- Working data
::::::

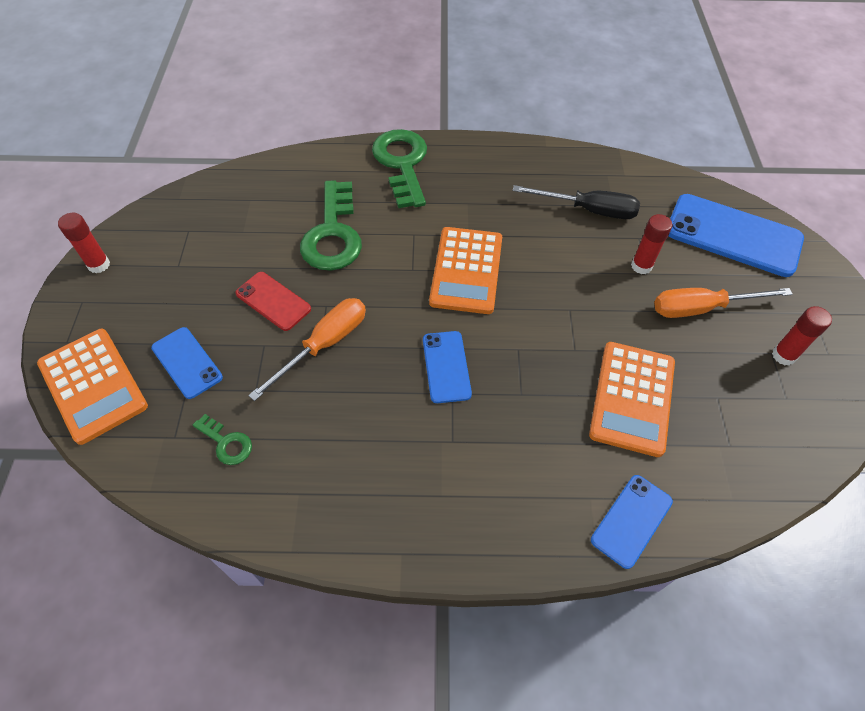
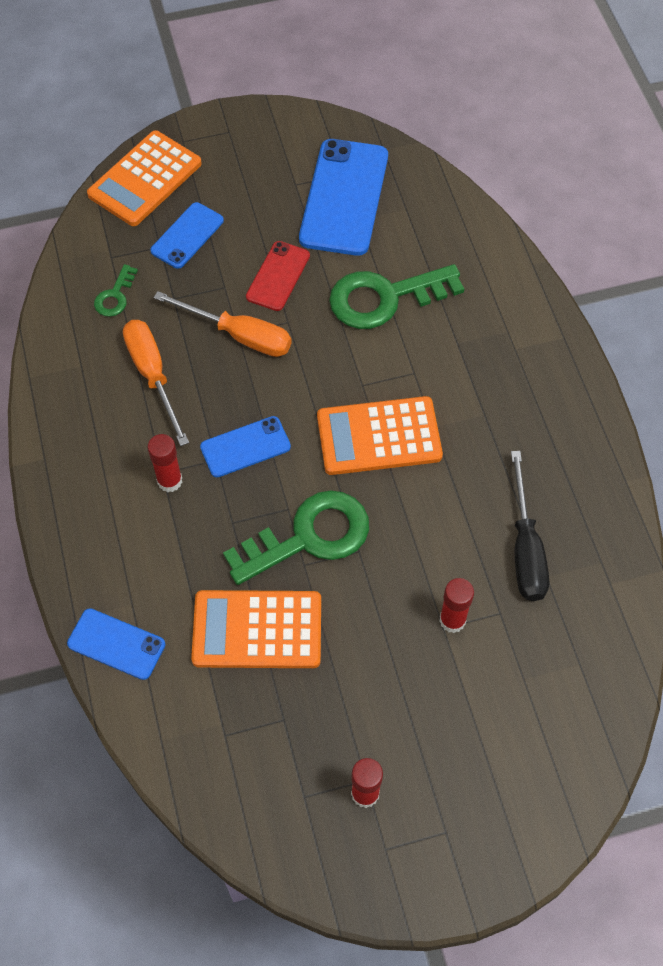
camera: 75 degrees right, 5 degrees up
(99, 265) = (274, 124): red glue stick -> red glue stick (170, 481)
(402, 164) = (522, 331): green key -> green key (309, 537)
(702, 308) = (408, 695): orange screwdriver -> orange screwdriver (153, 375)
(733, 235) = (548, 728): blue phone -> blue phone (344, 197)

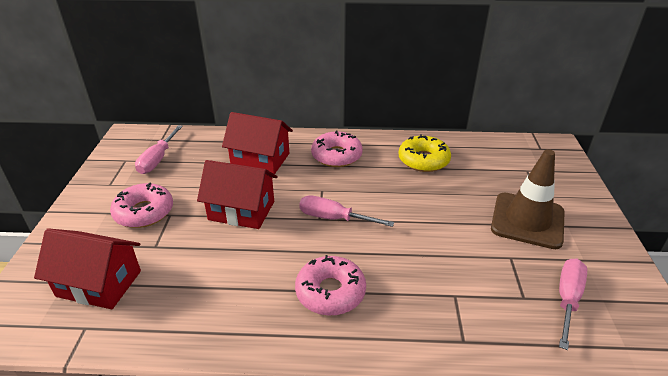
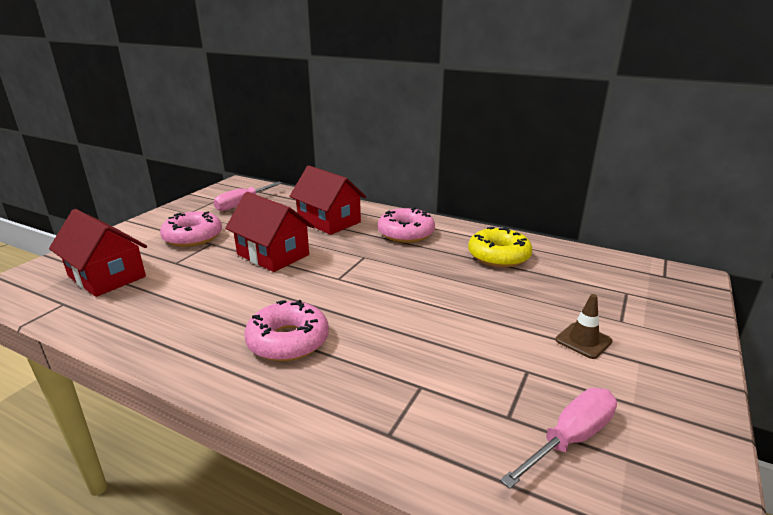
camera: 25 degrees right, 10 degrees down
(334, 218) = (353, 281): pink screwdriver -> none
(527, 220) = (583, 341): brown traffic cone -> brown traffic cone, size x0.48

::::::

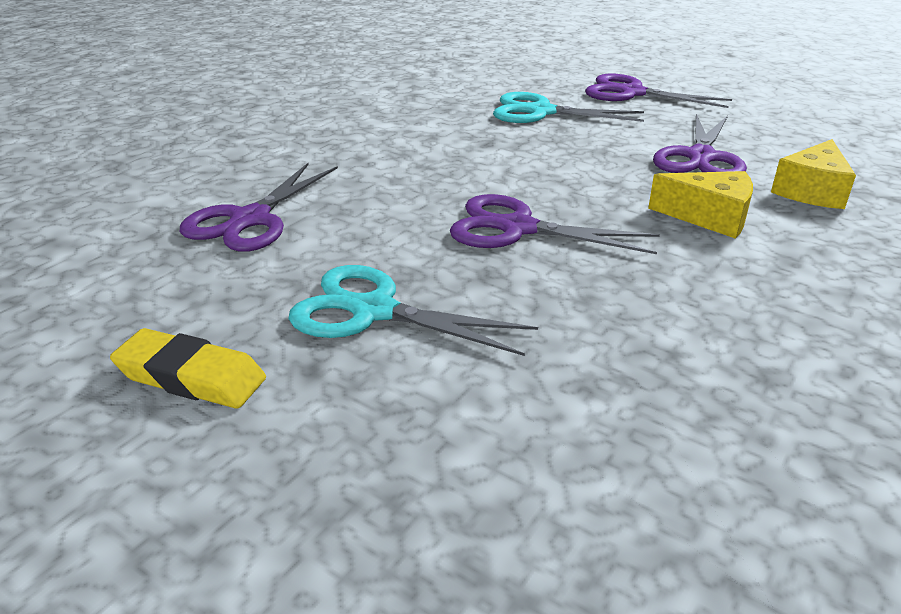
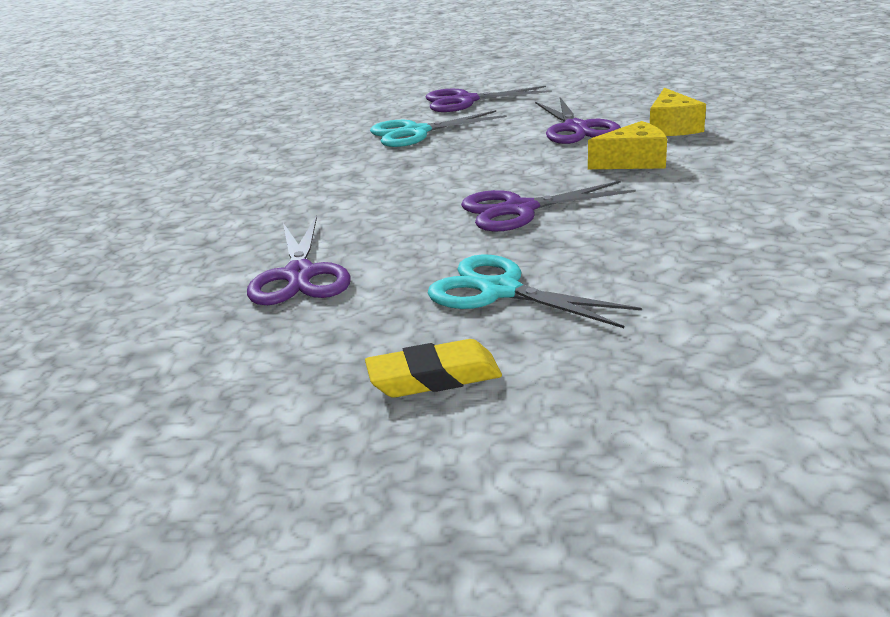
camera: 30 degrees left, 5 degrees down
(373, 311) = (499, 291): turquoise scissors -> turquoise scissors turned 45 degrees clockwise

::::::

- Required action
Could you repeat exactly the lines above from the line with "camera: 25 degrees right, 10 degrees down" up to and including the line with "(527, 220) = (583, 341): brown", and only those?

- Solution below
camera: 25 degrees right, 10 degrees down
(334, 218) = (353, 281): pink screwdriver -> none
(527, 220) = (583, 341): brown traffic cone -> brown traffic cone, size x0.48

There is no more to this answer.